EXERCISE AIM: Lines that include the string "plus" are the ones to copy from the entries below.

** INFORMATION SUPPLIED follows **

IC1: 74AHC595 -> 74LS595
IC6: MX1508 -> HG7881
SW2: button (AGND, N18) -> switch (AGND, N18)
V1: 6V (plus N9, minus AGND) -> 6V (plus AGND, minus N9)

** End of INFORMATION SUPPLIED **
** INFORMATION SUPPLIED follows **

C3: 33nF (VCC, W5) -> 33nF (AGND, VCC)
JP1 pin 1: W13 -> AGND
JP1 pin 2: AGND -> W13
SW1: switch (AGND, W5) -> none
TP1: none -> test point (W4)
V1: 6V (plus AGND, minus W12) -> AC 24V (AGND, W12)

** End of INFORMATION SUPPLIED **
** INFORMATION SUPPLIED follows **

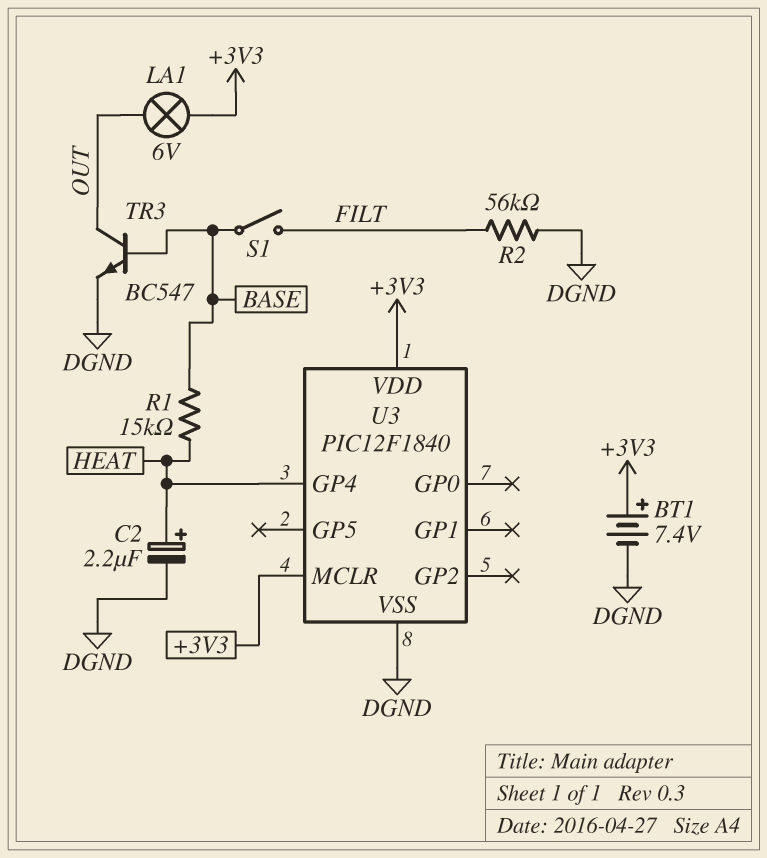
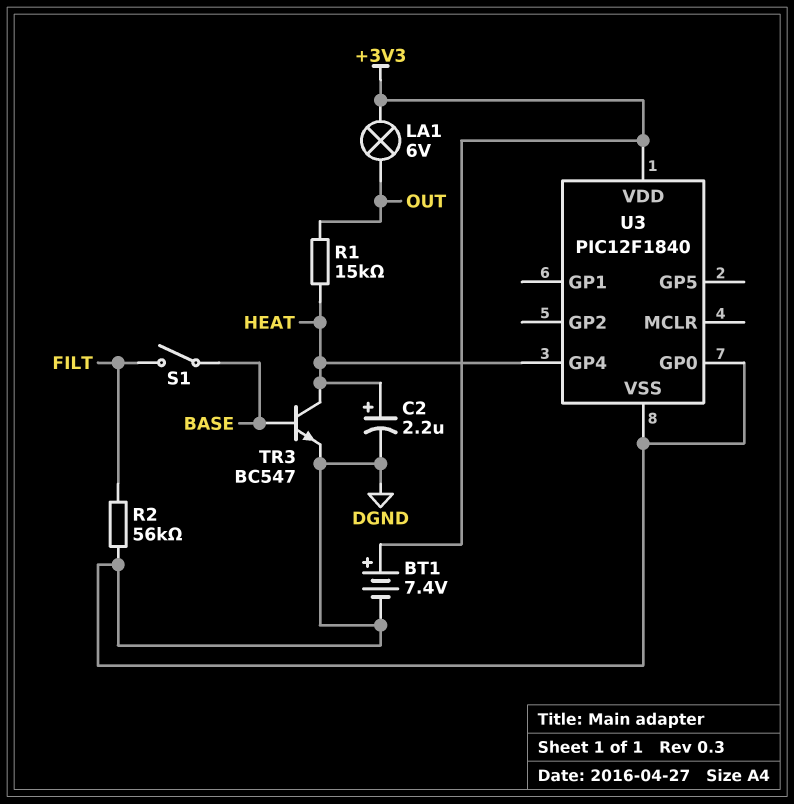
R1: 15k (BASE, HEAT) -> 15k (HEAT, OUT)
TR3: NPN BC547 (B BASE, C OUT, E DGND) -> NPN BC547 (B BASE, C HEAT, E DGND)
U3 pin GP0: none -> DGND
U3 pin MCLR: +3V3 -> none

** End of INFORMATION SUPPLIED **

RESPONSE BOX:
V1: 6V (plus N9, minus AGND) -> 6V (plus AGND, minus N9)
V1: 6V (plus AGND, minus W12) -> AC 24V (AGND, W12)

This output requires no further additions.